# WRITTEN TASK:
Exclude the images, then return every line below exactly as written.
Content starts
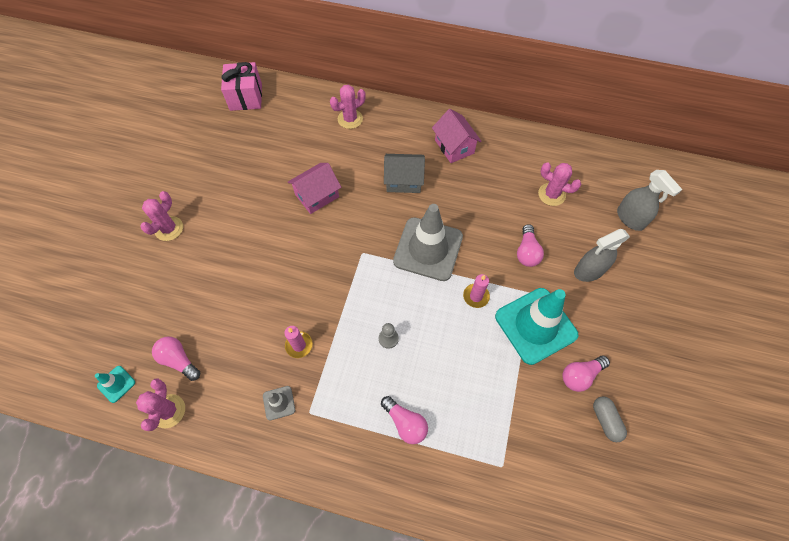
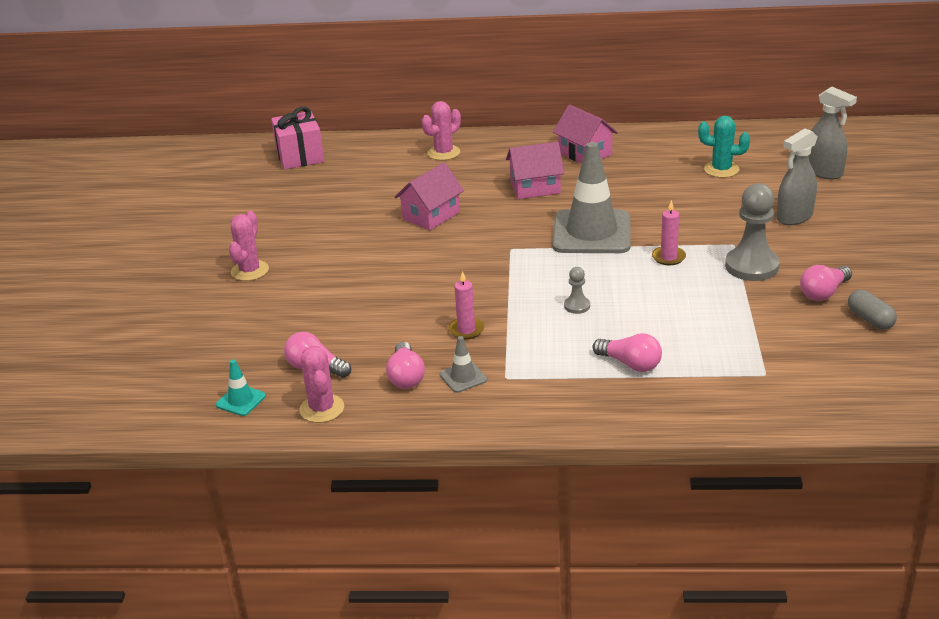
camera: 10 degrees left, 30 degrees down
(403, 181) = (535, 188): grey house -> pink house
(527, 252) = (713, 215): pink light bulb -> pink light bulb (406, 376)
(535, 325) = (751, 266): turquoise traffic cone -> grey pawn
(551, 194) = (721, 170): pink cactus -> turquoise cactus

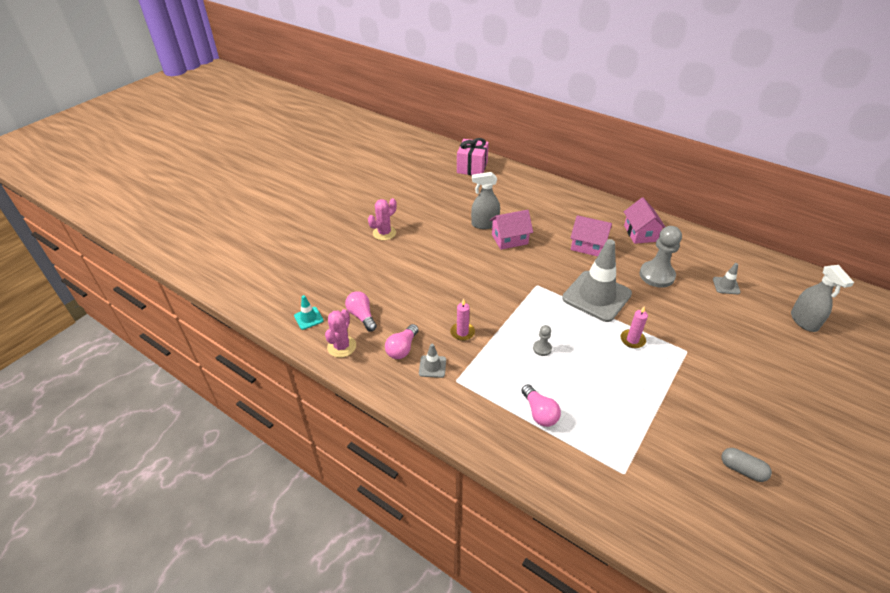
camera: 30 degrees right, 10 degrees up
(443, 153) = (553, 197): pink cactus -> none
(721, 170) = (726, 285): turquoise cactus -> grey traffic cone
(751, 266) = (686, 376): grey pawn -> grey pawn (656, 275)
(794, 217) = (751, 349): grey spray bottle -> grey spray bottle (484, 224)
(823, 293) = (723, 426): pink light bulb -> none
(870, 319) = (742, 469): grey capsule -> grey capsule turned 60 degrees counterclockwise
Content ends
# ANSWER SPACE:
camera: 10 degrees left, 30 degrees down
(403, 181) = (535, 188): grey house -> pink house
(527, 252) = (713, 215): pink light bulb -> pink light bulb (406, 376)
(535, 325) = (751, 266): turquoise traffic cone -> grey pawn
(551, 194) = (721, 170): pink cactus -> turquoise cactus

camera: 30 degrees right, 10 degrees up
(443, 153) = (553, 197): pink cactus -> none
(721, 170) = (726, 285): turquoise cactus -> grey traffic cone
(751, 266) = (686, 376): grey pawn -> grey pawn (656, 275)
(794, 217) = (751, 349): grey spray bottle -> grey spray bottle (484, 224)
(823, 293) = (723, 426): pink light bulb -> none
(870, 319) = (742, 469): grey capsule -> grey capsule turned 60 degrees counterclockwise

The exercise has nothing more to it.